» What to do
Make an exact copy of all the data, pictures excluded.

» Exercise data
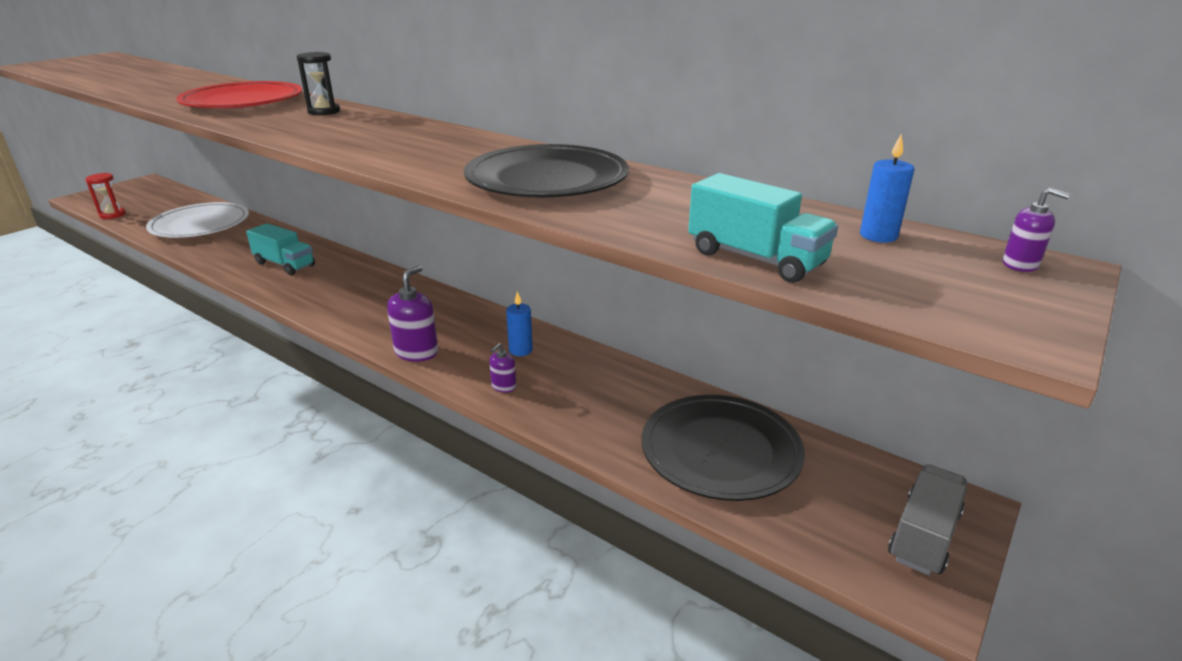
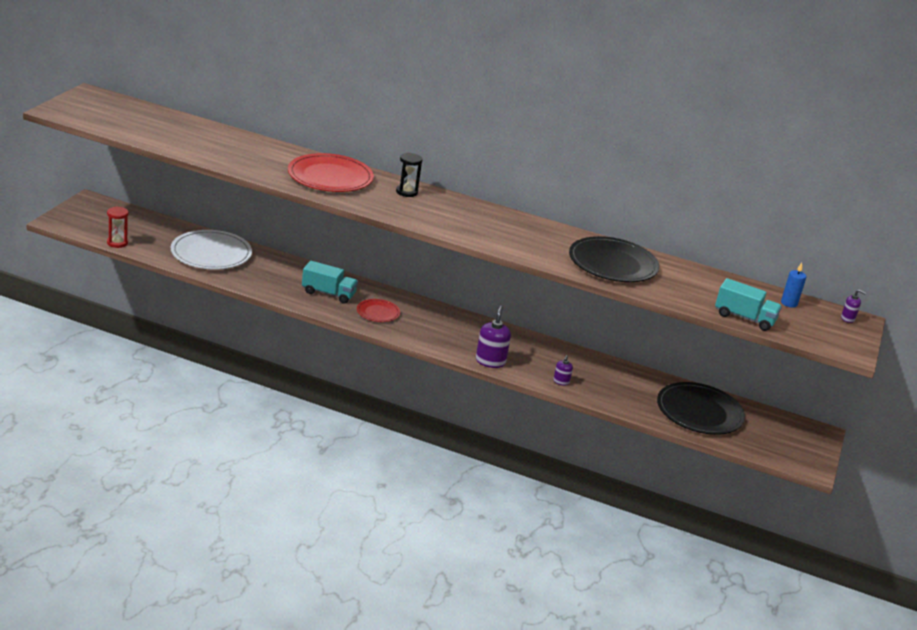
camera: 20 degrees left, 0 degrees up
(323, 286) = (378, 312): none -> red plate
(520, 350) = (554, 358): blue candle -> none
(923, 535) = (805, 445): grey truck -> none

» Result below
camera: 20 degrees left, 0 degrees up
(323, 286) = (378, 312): none -> red plate
(520, 350) = (554, 358): blue candle -> none
(923, 535) = (805, 445): grey truck -> none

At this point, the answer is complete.